**Your assignment**.
Your copy should match the records below exactly, except for the pictures.

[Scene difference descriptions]
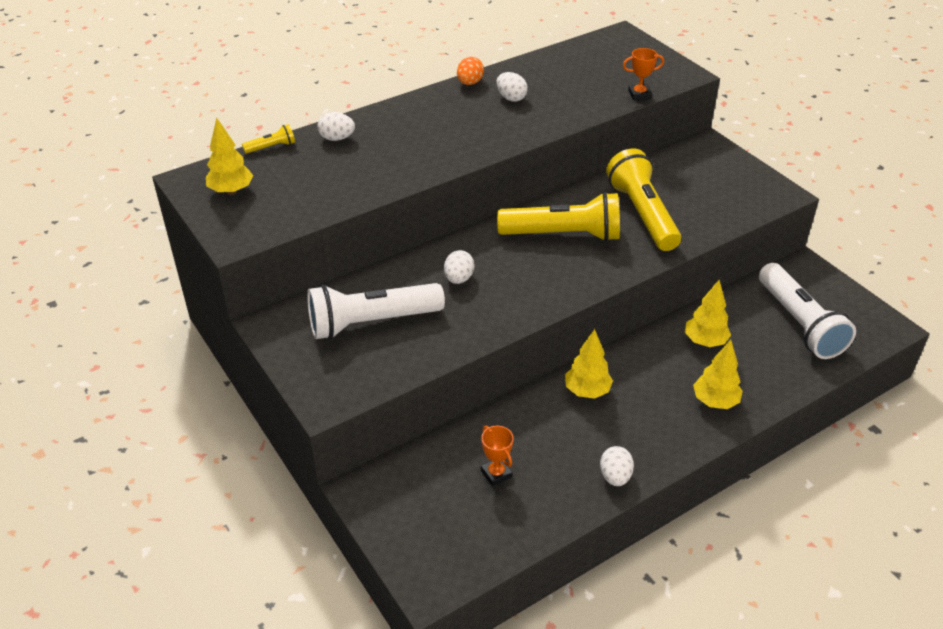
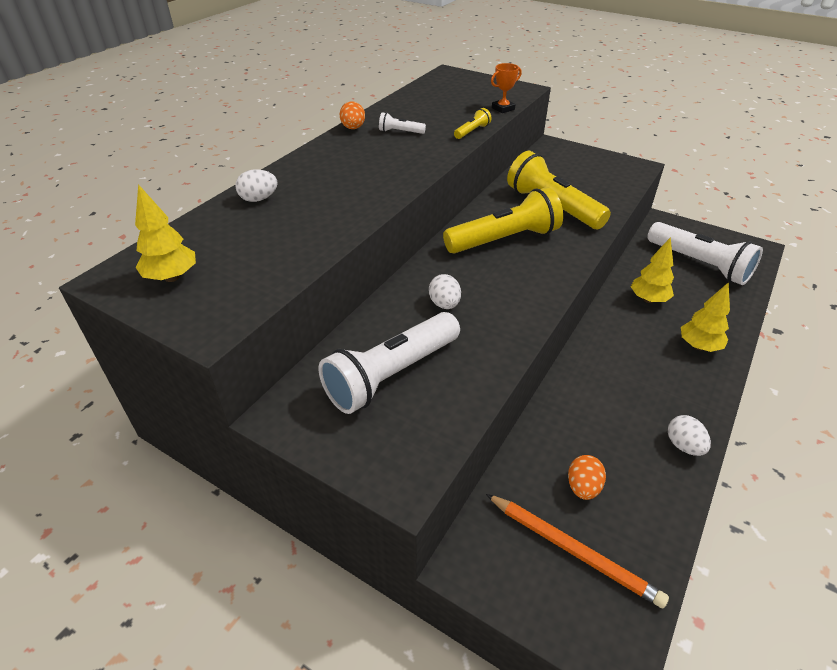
camera: 25 degrees left, 0 degrees up
yellow flashlight [242,124,295,154] -> yellow flashlight moved to [454,108,492,139]
orange trophy [481,426,514,486] -> orange egg [568,455,606,500]
white egg [496,72,528,102] -> white flashlight [379,112,426,134]
yellow tree [565,329,613,399] -> none
none -> orange pencil [486,494,669,608]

**Finished task**.
camera: 25 degrees left, 0 degrees up
yellow flashlight [242,124,295,154] -> yellow flashlight moved to [454,108,492,139]
orange trophy [481,426,514,486] -> orange egg [568,455,606,500]
white egg [496,72,528,102] -> white flashlight [379,112,426,134]
yellow tree [565,329,613,399] -> none
none -> orange pencil [486,494,669,608]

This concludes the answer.